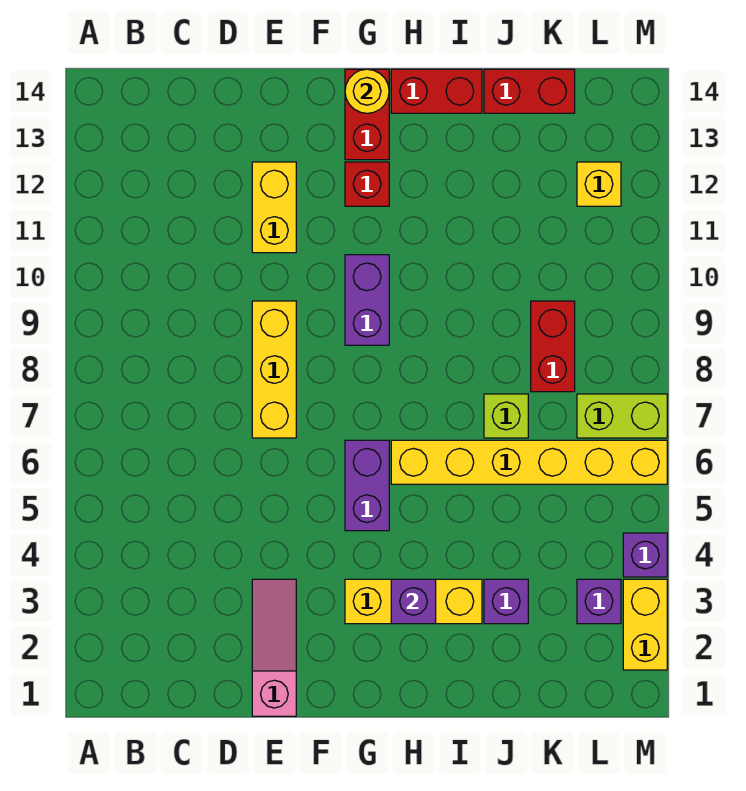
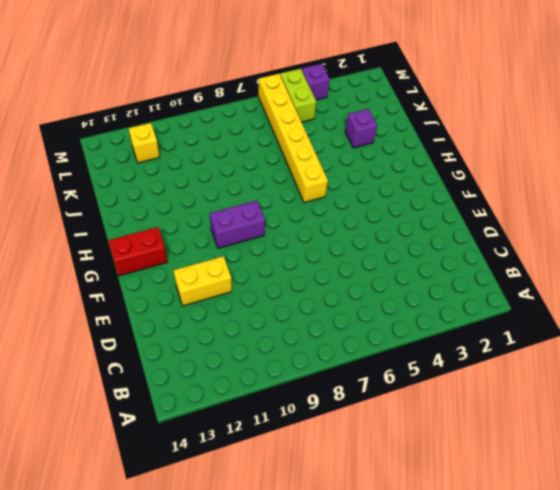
lime brick L5:M5 level 1 -> lime brick L7:M7 level 1
none -> pink slope E1:E3 level 1 top 1
none -> yellow brick E7:E9 level 1
none -> yellow brick G3:I3 level 1

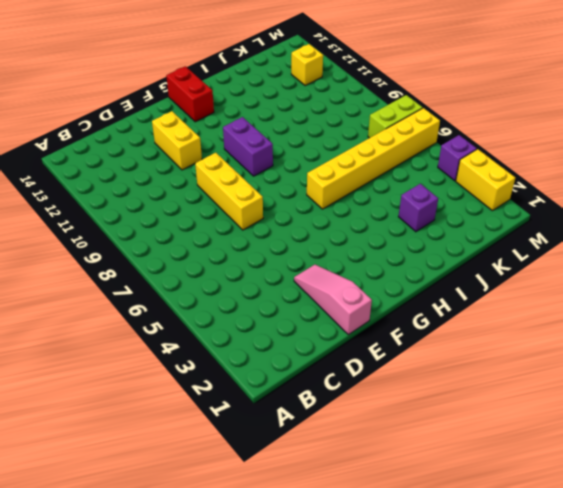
none -> yellow brick G3:I3 level 1
none -> purple brick G5:G6 level 1
none -> red brick G12 level 1

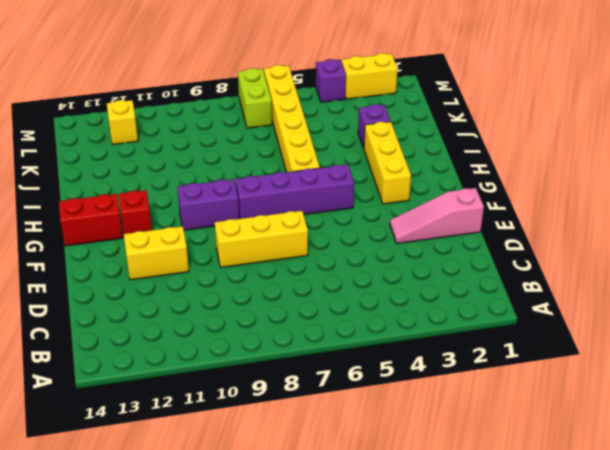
purple brick G5:G8 level 1 -> purple brick G5:G6 level 1
none -> red brick H14:I14 level 1
none -> lime brick J7 level 1
none -> red brick J14:K14 level 1

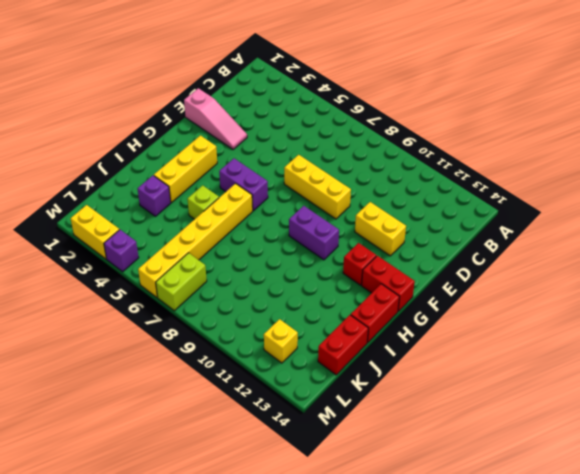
lime brick I5 level 1 -> lime brick J7 level 1
none -> red brick K8:K9 level 1
none -> purple brick L3 level 1
none -> yellow round brick G14 level 2

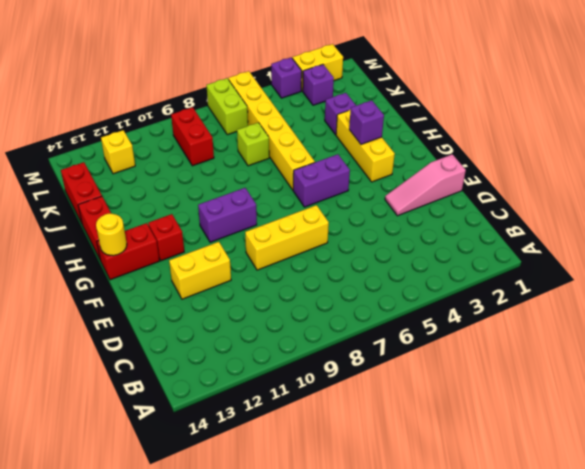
red brick K9:L9 level 1 -> red brick K8:K9 level 1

━━━━━━━━━━

» PROBLEM DESCRIPTION
In transcribing the listing, keep each word as it is and drop the pictures.

» ANSWER SPACE
lime brick L5:M5 level 1 -> lime brick L7:M7 level 1
none -> pink slope E1:E3 level 1 top 1
none -> yellow brick E7:E9 level 1
none -> yellow brick G3:I3 level 1

none -> yellow brick G3:I3 level 1
none -> purple brick G5:G6 level 1
none -> red brick G12 level 1

purple brick G5:G8 level 1 -> purple brick G5:G6 level 1
none -> red brick H14:I14 level 1
none -> lime brick J7 level 1
none -> red brick J14:K14 level 1

lime brick I5 level 1 -> lime brick J7 level 1
none -> red brick K8:K9 level 1
none -> purple brick L3 level 1
none -> yellow round brick G14 level 2

red brick K9:L9 level 1 -> red brick K8:K9 level 1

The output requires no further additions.